**Requirement**
Start to finish, copy the data exactly.
Data shown Start Marker
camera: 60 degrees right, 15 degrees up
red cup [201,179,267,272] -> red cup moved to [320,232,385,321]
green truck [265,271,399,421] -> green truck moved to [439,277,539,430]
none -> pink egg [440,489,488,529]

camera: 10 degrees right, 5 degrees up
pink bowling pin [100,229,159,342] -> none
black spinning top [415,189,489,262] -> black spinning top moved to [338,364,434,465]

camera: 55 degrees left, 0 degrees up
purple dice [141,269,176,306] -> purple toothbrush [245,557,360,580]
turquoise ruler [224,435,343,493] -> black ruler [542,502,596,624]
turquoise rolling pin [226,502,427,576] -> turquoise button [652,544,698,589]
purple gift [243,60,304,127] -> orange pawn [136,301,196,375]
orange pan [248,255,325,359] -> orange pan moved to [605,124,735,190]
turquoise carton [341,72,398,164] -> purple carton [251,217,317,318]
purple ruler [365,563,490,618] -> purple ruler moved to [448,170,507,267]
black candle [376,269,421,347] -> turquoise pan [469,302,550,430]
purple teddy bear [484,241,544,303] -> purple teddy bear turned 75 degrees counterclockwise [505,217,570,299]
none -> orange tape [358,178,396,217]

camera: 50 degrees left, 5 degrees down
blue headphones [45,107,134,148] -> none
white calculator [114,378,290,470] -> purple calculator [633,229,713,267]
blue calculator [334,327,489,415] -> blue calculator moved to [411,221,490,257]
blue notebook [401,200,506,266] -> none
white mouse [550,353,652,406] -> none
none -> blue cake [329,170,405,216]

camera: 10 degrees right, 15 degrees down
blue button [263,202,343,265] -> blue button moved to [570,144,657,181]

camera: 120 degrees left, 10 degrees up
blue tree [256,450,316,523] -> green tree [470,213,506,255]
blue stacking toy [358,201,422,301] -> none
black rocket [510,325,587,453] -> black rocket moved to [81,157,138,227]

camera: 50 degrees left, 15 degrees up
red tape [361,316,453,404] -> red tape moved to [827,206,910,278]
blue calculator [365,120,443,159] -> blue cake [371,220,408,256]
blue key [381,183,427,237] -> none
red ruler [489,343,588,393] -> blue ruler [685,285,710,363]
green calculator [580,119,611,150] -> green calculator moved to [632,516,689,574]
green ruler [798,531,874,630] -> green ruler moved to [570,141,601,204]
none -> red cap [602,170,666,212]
Data shown End Marker
**Expected answer**
camera: 60 degrees right, 15 degrees up
red cup [201,179,267,272] -> red cup moved to [320,232,385,321]
green truck [265,271,399,421] -> green truck moved to [439,277,539,430]
none -> pink egg [440,489,488,529]

camera: 10 degrees right, 5 degrees up
pink bowling pin [100,229,159,342] -> none
black spinning top [415,189,489,262] -> black spinning top moved to [338,364,434,465]

camera: 55 degrees left, 0 degrees up
purple dice [141,269,176,306] -> purple toothbrush [245,557,360,580]
turquoise ruler [224,435,343,493] -> black ruler [542,502,596,624]
turquoise rolling pin [226,502,427,576] -> turquoise button [652,544,698,589]
purple gift [243,60,304,127] -> orange pawn [136,301,196,375]
orange pan [248,255,325,359] -> orange pan moved to [605,124,735,190]
turquoise carton [341,72,398,164] -> purple carton [251,217,317,318]
purple ruler [365,563,490,618] -> purple ruler moved to [448,170,507,267]
black candle [376,269,421,347] -> turquoise pan [469,302,550,430]
purple teddy bear [484,241,544,303] -> purple teddy bear turned 75 degrees counterclockwise [505,217,570,299]
none -> orange tape [358,178,396,217]

camera: 50 degrees left, 5 degrees down
blue headphones [45,107,134,148] -> none
white calculator [114,378,290,470] -> purple calculator [633,229,713,267]
blue calculator [334,327,489,415] -> blue calculator moved to [411,221,490,257]
blue notebook [401,200,506,266] -> none
white mouse [550,353,652,406] -> none
none -> blue cake [329,170,405,216]

camera: 10 degrees right, 15 degrees down
blue button [263,202,343,265] -> blue button moved to [570,144,657,181]

camera: 120 degrees left, 10 degrees up
blue tree [256,450,316,523] -> green tree [470,213,506,255]
blue stacking toy [358,201,422,301] -> none
black rocket [510,325,587,453] -> black rocket moved to [81,157,138,227]

camera: 50 degrees left, 15 degrees up
red tape [361,316,453,404] -> red tape moved to [827,206,910,278]
blue calculator [365,120,443,159] -> blue cake [371,220,408,256]
blue key [381,183,427,237] -> none
red ruler [489,343,588,393] -> blue ruler [685,285,710,363]
green calculator [580,119,611,150] -> green calculator moved to [632,516,689,574]
green ruler [798,531,874,630] -> green ruler moved to [570,141,601,204]
none -> red cap [602,170,666,212]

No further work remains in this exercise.